___ Data for this exercise

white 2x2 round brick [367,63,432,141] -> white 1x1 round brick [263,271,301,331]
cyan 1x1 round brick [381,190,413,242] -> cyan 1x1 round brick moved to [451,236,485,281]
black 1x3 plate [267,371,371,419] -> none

______
___ Data for this exercise

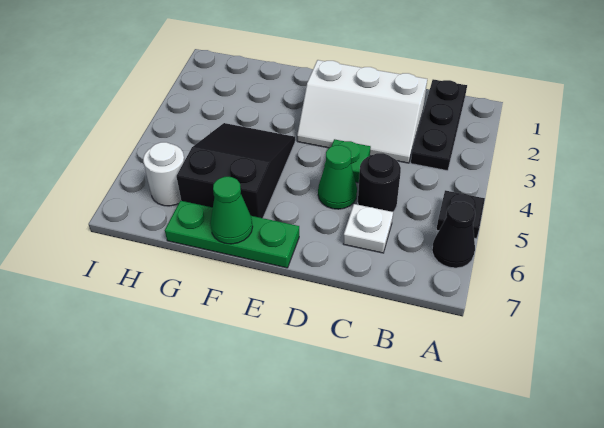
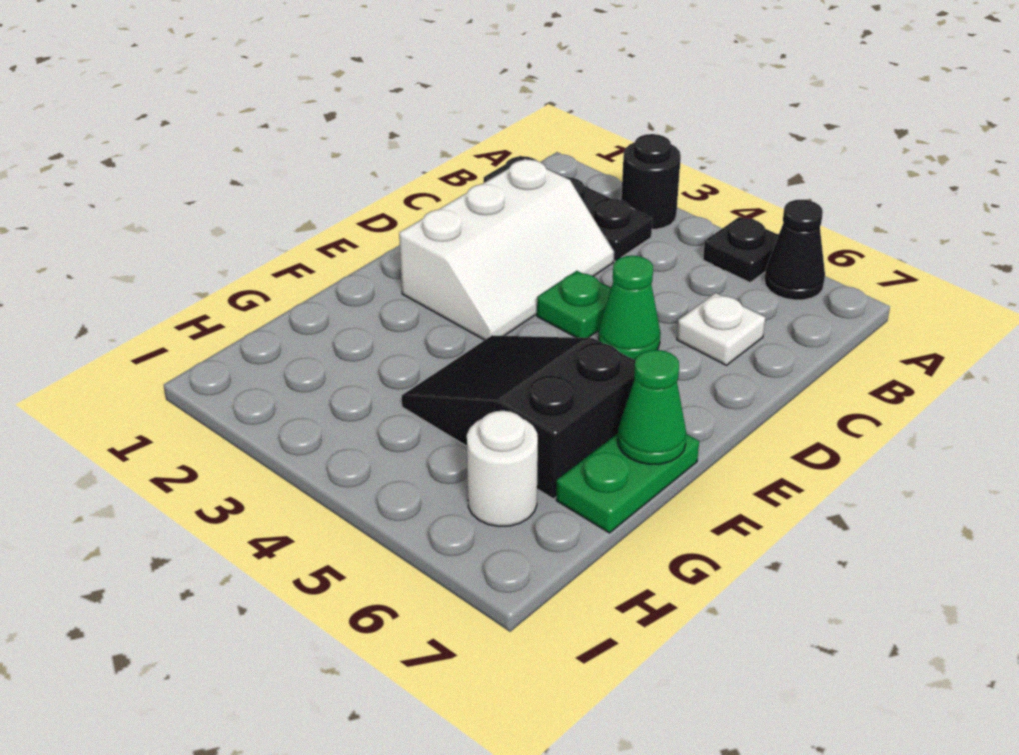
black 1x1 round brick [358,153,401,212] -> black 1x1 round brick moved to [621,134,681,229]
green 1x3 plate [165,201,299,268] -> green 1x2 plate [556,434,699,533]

______

Your answer should consist only of the lines above between the line holding "black 1x1 round brick [358,153,401,212]" and the line holding "green 1x3 plate", inclusive, each transcribed exactly.

*Answer:*
black 1x1 round brick [358,153,401,212] -> black 1x1 round brick moved to [621,134,681,229]
green 1x3 plate [165,201,299,268] -> green 1x2 plate [556,434,699,533]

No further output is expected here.